───── Material provided
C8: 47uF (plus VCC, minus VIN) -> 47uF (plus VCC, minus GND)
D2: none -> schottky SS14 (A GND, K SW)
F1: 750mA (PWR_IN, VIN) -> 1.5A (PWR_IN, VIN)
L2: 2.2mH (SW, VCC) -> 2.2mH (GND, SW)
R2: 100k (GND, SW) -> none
──────────
───── Material provided
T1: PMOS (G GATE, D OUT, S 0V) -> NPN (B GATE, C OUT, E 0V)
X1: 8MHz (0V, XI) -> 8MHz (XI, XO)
──────────
_How to complete this task_. Return exactly the lines above from the line that has "F1: 750mA (PWR_IN, VIN) -> 1.5A (PWR_IN, VIN)" through the line that has "R2: 100k (GND, SW) -> none", inclusive, and nothing else.

_Result for this exercise_.
F1: 750mA (PWR_IN, VIN) -> 1.5A (PWR_IN, VIN)
L2: 2.2mH (SW, VCC) -> 2.2mH (GND, SW)
R2: 100k (GND, SW) -> none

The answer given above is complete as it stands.